• Goal of the exercise: Word for word, set down every line of the entries below from the line with "Tasks on import: [1147,468,1627,740]" to the line with "meeting.xlsx: [901,750,1279,1050] ->", including both, and no other line.

• Entries provided:
────────────────────
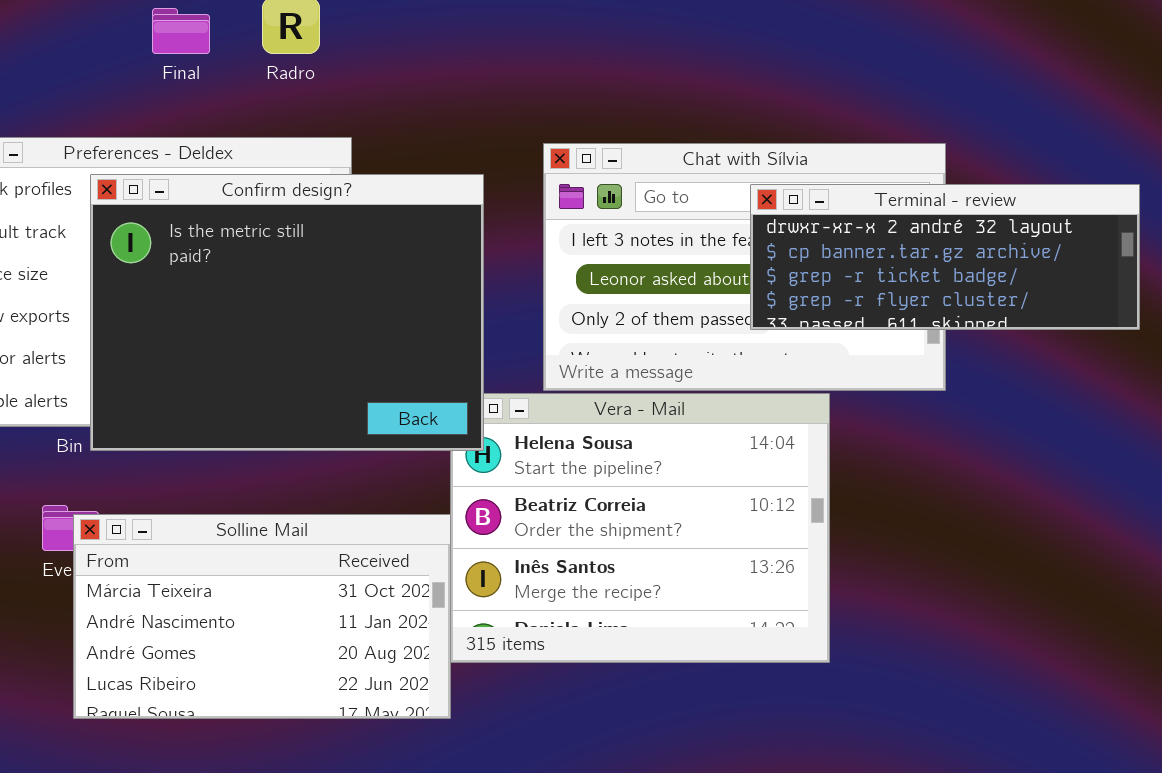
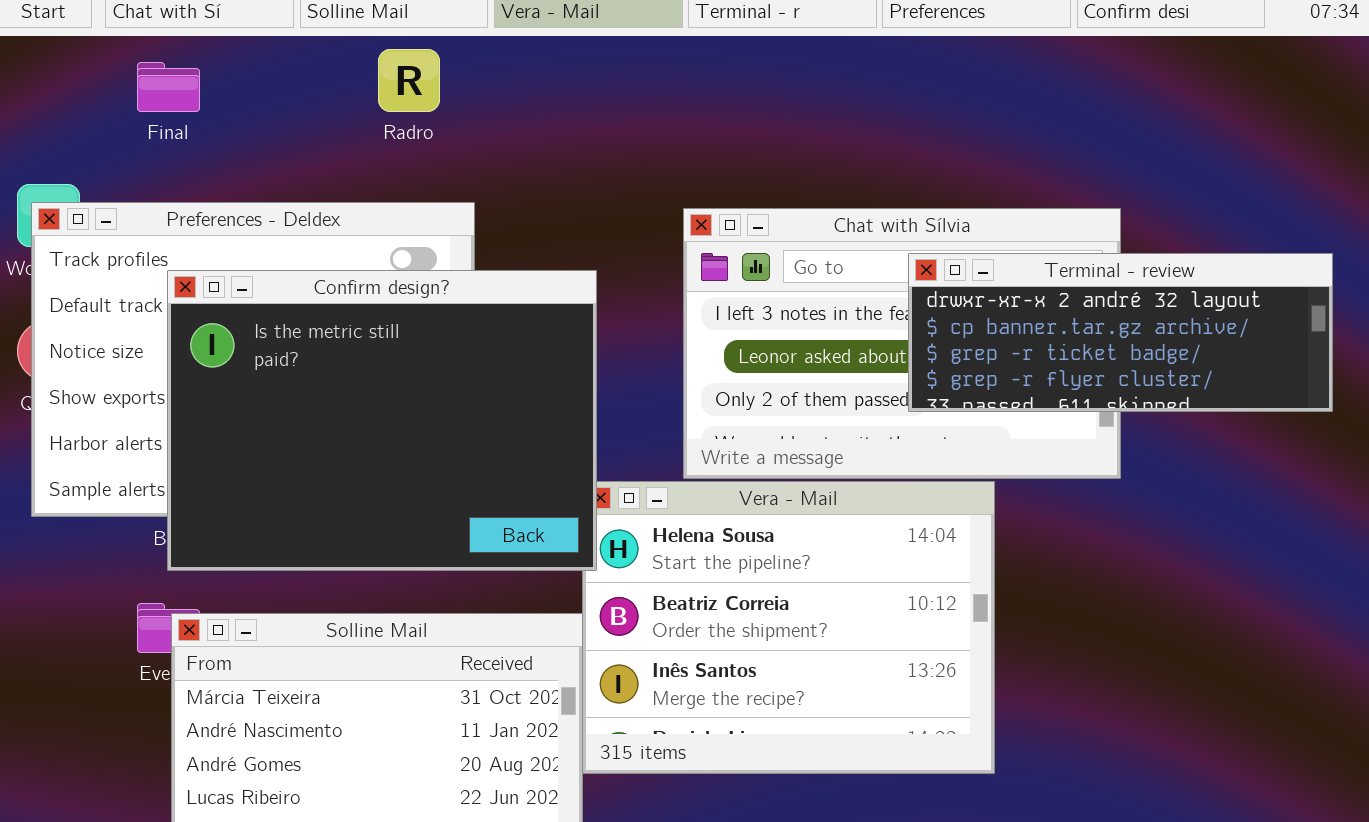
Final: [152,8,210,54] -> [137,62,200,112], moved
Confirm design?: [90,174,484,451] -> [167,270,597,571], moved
────────────────────
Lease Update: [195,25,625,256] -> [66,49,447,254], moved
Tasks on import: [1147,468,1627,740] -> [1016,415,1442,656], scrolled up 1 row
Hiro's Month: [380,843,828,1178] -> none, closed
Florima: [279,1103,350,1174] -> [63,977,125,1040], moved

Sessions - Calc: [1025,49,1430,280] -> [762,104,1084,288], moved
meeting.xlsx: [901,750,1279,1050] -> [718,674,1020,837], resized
────────────────────
• Result:
Tasks on import: [1147,468,1627,740] -> [1016,415,1442,656], scrolled up 1 row
Hiro's Month: [380,843,828,1178] -> none, closed
Florima: [279,1103,350,1174] -> [63,977,125,1040], moved

Sessions - Calc: [1025,49,1430,280] -> [762,104,1084,288], moved
meeting.xlsx: [901,750,1279,1050] -> [718,674,1020,837], resized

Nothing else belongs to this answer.